● What this task involves
Output all of the data verbatim.

____ Input

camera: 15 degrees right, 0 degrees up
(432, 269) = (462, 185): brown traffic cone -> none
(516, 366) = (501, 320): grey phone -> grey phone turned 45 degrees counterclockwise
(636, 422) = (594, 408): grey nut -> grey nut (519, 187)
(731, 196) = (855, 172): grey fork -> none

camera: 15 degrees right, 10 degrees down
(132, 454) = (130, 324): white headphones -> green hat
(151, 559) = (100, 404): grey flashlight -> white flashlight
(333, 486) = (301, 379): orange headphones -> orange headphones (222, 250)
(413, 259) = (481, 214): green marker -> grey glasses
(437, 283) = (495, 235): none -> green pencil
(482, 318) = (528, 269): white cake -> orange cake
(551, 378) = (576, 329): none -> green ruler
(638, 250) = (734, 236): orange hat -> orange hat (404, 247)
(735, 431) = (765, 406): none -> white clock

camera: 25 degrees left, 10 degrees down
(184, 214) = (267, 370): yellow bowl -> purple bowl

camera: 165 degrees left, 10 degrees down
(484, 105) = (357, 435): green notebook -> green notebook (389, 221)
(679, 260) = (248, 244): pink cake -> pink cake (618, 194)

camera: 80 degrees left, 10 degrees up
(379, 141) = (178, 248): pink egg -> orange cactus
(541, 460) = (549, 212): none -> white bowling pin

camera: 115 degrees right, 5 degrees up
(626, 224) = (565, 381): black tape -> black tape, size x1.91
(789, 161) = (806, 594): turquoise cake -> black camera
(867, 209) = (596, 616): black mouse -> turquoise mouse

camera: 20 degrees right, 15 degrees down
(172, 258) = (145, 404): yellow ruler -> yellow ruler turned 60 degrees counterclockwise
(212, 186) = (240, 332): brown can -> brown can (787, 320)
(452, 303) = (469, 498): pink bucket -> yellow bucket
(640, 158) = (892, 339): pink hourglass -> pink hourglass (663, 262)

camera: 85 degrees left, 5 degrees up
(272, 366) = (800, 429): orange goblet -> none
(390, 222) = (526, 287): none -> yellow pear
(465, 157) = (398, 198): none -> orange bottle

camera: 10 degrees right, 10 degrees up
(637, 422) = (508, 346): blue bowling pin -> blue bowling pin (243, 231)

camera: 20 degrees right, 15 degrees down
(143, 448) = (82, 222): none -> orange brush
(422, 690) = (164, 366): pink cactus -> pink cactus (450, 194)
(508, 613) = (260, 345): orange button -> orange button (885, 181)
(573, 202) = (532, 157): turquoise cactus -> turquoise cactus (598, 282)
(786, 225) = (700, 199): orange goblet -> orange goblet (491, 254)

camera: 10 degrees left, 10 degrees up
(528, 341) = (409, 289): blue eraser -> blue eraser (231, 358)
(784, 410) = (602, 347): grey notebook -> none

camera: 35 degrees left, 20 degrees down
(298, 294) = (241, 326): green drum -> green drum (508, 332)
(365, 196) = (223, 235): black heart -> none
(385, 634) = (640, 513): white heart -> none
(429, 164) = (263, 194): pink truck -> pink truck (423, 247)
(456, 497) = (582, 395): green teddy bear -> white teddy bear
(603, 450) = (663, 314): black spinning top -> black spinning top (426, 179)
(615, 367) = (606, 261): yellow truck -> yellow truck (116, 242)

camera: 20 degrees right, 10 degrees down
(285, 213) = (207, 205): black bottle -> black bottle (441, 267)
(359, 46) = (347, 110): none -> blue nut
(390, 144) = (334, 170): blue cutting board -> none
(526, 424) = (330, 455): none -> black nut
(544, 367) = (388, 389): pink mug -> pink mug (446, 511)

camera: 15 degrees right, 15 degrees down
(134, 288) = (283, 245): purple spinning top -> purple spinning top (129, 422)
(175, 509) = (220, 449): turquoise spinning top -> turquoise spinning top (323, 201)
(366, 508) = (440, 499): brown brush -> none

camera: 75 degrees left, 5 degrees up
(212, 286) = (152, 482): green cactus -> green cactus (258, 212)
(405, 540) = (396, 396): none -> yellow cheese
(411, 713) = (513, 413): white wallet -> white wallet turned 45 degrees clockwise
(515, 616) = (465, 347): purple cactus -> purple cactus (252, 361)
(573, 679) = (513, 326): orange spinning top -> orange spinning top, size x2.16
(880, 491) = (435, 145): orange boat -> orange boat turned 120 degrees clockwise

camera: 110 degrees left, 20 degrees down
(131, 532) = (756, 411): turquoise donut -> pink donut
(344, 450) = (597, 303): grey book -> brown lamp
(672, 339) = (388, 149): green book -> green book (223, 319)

________

● Answer box
camera: 15 degrees right, 0 degrees up
(432, 269) = (462, 185): brown traffic cone -> none
(516, 366) = (501, 320): grey phone -> grey phone turned 45 degrees counterclockwise
(636, 422) = (594, 408): grey nut -> grey nut (519, 187)
(731, 196) = (855, 172): grey fork -> none

camera: 15 degrees right, 10 degrees down
(132, 454) = (130, 324): white headphones -> green hat
(151, 559) = (100, 404): grey flashlight -> white flashlight
(333, 486) = (301, 379): orange headphones -> orange headphones (222, 250)
(413, 259) = (481, 214): green marker -> grey glasses
(437, 283) = (495, 235): none -> green pencil
(482, 318) = (528, 269): white cake -> orange cake
(551, 378) = (576, 329): none -> green ruler
(638, 250) = (734, 236): orange hat -> orange hat (404, 247)
(735, 431) = (765, 406): none -> white clock

camera: 25 degrees left, 10 degrees down
(184, 214) = (267, 370): yellow bowl -> purple bowl

camera: 165 degrees left, 10 degrees down
(484, 105) = (357, 435): green notebook -> green notebook (389, 221)
(679, 260) = (248, 244): pink cake -> pink cake (618, 194)

camera: 80 degrees left, 10 degrees up
(379, 141) = (178, 248): pink egg -> orange cactus
(541, 460) = (549, 212): none -> white bowling pin

camera: 115 degrees right, 5 degrees up
(626, 224) = (565, 381): black tape -> black tape, size x1.91
(789, 161) = (806, 594): turquoise cake -> black camera
(867, 209) = (596, 616): black mouse -> turquoise mouse

camera: 20 degrees right, 15 degrees down
(172, 258) = (145, 404): yellow ruler -> yellow ruler turned 60 degrees counterclockwise
(212, 186) = (240, 332): brown can -> brown can (787, 320)
(452, 303) = (469, 498): pink bucket -> yellow bucket
(640, 158) = (892, 339): pink hourglass -> pink hourglass (663, 262)

camera: 85 degrees left, 5 degrees up
(272, 366) = (800, 429): orange goblet -> none
(390, 222) = (526, 287): none -> yellow pear
(465, 157) = (398, 198): none -> orange bottle

camera: 10 degrees right, 10 degrees up
(637, 422) = (508, 346): blue bowling pin -> blue bowling pin (243, 231)

camera: 20 degrees right, 15 degrees down
(143, 448) = (82, 222): none -> orange brush
(422, 690) = (164, 366): pink cactus -> pink cactus (450, 194)
(508, 613) = (260, 345): orange button -> orange button (885, 181)
(573, 202) = (532, 157): turquoise cactus -> turquoise cactus (598, 282)
(786, 225) = (700, 199): orange goblet -> orange goblet (491, 254)

camera: 10 degrees left, 10 degrees up
(528, 341) = (409, 289): blue eraser -> blue eraser (231, 358)
(784, 410) = (602, 347): grey notebook -> none

camera: 35 degrees left, 20 degrees down
(298, 294) = (241, 326): green drum -> green drum (508, 332)
(365, 196) = (223, 235): black heart -> none
(385, 634) = (640, 513): white heart -> none
(429, 164) = (263, 194): pink truck -> pink truck (423, 247)
(456, 497) = (582, 395): green teddy bear -> white teddy bear
(603, 450) = (663, 314): black spinning top -> black spinning top (426, 179)
(615, 367) = (606, 261): yellow truck -> yellow truck (116, 242)

camera: 20 degrees right, 10 degrees down
(285, 213) = (207, 205): black bottle -> black bottle (441, 267)
(359, 46) = (347, 110): none -> blue nut
(390, 144) = (334, 170): blue cutting board -> none
(526, 424) = (330, 455): none -> black nut
(544, 367) = (388, 389): pink mug -> pink mug (446, 511)

camera: 15 degrees right, 15 degrees down
(134, 288) = (283, 245): purple spinning top -> purple spinning top (129, 422)
(175, 509) = (220, 449): turquoise spinning top -> turquoise spinning top (323, 201)
(366, 508) = (440, 499): brown brush -> none

camera: 75 degrees left, 5 degrees up
(212, 286) = (152, 482): green cactus -> green cactus (258, 212)
(405, 540) = (396, 396): none -> yellow cheese
(411, 713) = (513, 413): white wallet -> white wallet turned 45 degrees clockwise
(515, 616) = (465, 347): purple cactus -> purple cactus (252, 361)
(573, 679) = (513, 326): orange spinning top -> orange spinning top, size x2.16
(880, 491) = (435, 145): orange boat -> orange boat turned 120 degrees clockwise

camera: 110 degrees left, 20 degrees down
(131, 532) = (756, 411): turquoise donut -> pink donut
(344, 450) = (597, 303): grey book -> brown lamp
(672, 339) = (388, 149): green book -> green book (223, 319)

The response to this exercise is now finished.